**TASK DESCRIPTION**
Write out the items word for word, starting at the first line and ending with the line that contains "You are a fashion".

**DATA LISTING**
----

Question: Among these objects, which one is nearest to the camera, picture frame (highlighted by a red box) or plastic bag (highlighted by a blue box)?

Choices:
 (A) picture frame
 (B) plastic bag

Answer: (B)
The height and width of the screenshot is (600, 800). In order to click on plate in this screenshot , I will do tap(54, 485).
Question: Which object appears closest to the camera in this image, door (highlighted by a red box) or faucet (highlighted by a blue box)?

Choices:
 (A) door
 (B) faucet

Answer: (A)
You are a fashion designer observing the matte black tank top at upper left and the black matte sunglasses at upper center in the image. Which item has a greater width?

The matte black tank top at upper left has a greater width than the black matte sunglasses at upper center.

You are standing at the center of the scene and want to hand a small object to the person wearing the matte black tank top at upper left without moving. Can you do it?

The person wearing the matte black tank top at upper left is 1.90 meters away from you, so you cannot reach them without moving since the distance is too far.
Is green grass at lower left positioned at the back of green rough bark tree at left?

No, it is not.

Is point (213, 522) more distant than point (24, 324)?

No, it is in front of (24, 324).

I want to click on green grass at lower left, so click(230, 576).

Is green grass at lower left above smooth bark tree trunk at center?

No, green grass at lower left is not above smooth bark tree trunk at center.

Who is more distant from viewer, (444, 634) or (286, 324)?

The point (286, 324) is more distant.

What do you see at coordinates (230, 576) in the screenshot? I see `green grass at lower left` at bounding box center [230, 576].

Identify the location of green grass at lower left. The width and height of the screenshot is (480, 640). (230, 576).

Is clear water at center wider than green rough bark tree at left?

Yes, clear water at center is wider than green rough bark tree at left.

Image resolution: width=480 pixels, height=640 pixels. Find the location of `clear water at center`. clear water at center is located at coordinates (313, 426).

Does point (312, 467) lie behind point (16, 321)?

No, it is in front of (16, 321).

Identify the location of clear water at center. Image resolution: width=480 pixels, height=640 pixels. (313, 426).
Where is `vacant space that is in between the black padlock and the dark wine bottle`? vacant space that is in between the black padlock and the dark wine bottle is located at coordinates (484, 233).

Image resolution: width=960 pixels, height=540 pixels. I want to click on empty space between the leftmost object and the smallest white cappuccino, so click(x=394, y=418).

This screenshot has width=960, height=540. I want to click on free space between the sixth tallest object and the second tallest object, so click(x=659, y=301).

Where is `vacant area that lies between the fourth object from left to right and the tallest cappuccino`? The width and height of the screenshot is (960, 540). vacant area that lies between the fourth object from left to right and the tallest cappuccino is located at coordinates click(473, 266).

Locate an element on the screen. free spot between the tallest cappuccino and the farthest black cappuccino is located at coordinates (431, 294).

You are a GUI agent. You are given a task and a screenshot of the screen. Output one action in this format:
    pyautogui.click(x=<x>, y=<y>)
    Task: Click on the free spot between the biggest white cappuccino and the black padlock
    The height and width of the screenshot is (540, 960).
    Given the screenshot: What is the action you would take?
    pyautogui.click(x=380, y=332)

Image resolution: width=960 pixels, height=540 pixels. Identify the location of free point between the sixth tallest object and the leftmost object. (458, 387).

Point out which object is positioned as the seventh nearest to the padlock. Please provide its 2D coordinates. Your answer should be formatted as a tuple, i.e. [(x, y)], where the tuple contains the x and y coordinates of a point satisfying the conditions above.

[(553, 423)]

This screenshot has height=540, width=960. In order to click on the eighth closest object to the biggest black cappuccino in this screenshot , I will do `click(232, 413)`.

----

**SOLUTION TO THIS TASK**
Question: Among these objects, which one is nearest to the camera, picture frame (highlighted by a red box) or plastic bag (highlighted by a blue box)?

Choices:
 (A) picture frame
 (B) plastic bag

Answer: (B)
The height and width of the screenshot is (600, 800). In order to click on plate in this screenshot , I will do tap(54, 485).
Question: Which object appears closest to the camera in this image, door (highlighted by a red box) or faucet (highlighted by a blue box)?

Choices:
 (A) door
 (B) faucet

Answer: (A)
You are a fashion designer observing the matte black tank top at upper left and the black matte sunglasses at upper center in the image. Which item has a greater width?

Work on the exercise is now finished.